= The request =
Reproduce the records verbatim, starting at the very beginning and ending with the line that contains "List all building", with both of those lines included.

= Entries provided =
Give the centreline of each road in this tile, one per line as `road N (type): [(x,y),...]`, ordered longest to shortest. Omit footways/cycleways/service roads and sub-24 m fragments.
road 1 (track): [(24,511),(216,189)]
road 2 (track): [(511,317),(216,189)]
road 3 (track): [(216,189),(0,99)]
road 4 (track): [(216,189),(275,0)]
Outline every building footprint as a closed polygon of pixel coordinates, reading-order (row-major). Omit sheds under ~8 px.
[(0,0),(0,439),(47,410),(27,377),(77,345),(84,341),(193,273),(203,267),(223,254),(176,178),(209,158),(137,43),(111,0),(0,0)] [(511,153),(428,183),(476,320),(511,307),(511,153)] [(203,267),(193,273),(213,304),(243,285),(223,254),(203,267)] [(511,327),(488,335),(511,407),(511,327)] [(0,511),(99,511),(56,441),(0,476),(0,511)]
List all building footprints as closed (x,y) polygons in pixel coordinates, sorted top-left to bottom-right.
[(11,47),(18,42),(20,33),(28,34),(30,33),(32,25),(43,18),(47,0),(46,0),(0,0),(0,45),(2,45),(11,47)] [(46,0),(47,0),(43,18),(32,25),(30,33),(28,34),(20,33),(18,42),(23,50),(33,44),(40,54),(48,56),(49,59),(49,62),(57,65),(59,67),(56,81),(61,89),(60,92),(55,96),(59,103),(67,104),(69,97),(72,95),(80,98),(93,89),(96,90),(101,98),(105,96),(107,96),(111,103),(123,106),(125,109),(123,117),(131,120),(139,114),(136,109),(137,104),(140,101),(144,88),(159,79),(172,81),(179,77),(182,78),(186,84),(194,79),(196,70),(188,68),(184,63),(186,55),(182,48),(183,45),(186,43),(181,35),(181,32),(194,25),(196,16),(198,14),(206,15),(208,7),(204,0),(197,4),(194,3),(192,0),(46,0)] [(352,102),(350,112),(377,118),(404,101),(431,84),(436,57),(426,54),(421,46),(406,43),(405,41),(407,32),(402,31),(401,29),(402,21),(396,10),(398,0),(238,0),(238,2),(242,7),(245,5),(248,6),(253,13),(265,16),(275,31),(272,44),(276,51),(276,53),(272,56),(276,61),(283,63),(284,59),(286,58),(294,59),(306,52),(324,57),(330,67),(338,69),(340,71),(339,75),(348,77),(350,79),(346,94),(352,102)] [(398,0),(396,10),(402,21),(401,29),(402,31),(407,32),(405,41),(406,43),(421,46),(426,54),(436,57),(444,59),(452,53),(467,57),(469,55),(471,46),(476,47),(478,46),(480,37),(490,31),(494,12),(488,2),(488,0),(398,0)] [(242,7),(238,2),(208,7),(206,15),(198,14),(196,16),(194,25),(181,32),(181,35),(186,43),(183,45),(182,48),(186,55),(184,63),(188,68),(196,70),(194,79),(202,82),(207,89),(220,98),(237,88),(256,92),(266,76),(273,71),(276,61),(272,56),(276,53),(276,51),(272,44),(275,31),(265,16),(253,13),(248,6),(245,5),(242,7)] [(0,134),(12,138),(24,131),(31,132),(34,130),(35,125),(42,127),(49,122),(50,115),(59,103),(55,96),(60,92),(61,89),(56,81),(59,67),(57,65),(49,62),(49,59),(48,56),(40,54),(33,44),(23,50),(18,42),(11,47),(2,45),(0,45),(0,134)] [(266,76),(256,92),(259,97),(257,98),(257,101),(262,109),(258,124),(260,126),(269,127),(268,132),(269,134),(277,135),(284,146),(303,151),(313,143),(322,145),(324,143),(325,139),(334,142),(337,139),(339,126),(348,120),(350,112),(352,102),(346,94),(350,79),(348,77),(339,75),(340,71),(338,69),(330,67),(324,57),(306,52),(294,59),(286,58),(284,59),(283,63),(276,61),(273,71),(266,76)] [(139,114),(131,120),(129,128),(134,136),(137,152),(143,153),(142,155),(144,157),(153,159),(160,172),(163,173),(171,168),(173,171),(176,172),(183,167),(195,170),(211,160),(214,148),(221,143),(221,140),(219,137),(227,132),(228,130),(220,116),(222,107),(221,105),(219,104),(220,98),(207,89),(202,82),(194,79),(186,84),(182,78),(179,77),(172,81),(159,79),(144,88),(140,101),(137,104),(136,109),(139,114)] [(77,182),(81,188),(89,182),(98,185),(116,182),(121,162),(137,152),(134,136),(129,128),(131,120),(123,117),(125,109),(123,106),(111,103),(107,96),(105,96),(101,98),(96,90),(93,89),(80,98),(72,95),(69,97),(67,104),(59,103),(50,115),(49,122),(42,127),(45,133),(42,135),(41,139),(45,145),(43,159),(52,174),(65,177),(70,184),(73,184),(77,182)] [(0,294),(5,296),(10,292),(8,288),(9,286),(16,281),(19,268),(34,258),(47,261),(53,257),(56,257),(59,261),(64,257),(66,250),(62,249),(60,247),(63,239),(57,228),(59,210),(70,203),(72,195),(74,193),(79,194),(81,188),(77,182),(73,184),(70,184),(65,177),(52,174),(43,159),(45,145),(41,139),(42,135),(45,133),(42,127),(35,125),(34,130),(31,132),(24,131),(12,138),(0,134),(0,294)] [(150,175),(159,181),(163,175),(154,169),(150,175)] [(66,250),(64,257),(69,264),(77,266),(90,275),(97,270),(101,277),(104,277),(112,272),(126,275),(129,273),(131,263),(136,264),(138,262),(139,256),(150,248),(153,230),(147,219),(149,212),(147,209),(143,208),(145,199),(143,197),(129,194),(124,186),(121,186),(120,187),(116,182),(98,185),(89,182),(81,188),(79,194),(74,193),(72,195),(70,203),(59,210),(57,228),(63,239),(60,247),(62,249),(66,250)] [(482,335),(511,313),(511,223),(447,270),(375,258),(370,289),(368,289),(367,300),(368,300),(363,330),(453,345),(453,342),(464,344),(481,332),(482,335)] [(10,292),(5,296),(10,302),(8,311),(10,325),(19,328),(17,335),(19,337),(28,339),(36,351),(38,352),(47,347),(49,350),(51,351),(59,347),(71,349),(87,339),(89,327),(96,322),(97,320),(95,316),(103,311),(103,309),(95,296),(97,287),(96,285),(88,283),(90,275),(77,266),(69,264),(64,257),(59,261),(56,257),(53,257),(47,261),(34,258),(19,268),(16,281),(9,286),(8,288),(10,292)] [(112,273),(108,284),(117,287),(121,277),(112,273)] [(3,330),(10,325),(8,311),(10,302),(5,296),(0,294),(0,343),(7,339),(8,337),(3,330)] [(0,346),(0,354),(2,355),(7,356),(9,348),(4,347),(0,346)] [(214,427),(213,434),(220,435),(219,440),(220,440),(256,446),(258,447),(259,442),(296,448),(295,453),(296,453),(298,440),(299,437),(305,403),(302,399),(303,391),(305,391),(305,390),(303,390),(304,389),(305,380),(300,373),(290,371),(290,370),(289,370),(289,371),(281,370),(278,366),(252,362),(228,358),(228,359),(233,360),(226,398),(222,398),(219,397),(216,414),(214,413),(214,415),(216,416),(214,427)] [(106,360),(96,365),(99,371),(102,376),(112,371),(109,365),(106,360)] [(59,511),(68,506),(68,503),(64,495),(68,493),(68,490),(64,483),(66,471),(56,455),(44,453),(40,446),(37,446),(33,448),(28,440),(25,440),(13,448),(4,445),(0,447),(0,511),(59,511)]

= Output below =
Give the centreline of each road in this tile, one per line as `road N (type): [(x,y),...]`, ordered longest to shortest. Omit footways/cycleways/service roads and sub-24 m fragments.
road 1 (track): [(24,511),(216,189)]
road 2 (track): [(511,317),(216,189)]
road 3 (track): [(216,189),(0,99)]
road 4 (track): [(216,189),(275,0)]
Outline every building footprint as a closed polygon of pixel coordinates, reading-order (row-major). Omit sheds under ~8 px.
[(0,0),(0,439),(47,410),(27,377),(77,345),(84,341),(193,273),(203,267),(223,254),(176,178),(209,158),(137,43),(111,0),(0,0)] [(511,153),(428,183),(476,320),(511,307),(511,153)] [(203,267),(193,273),(213,304),(243,285),(223,254),(203,267)] [(511,327),(488,335),(511,407),(511,327)] [(0,511),(99,511),(56,441),(0,476),(0,511)]
List all building footprints as closed (x,y) polygons in pixel coordinates, sorted top-left to bottom-right.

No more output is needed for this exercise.